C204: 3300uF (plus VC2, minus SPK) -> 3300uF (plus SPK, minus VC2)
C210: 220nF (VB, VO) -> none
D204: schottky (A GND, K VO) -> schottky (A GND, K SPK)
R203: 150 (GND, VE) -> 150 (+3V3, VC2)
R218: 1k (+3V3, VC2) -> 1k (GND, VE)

- - - -

Each line in the records above must be returned exactly as it stands.

C204: 3300uF (plus VC2, minus SPK) -> 3300uF (plus SPK, minus VC2)
C210: 220nF (VB, VO) -> none
D204: schottky (A GND, K VO) -> schottky (A GND, K SPK)
R203: 150 (GND, VE) -> 150 (+3V3, VC2)
R218: 1k (+3V3, VC2) -> 1k (GND, VE)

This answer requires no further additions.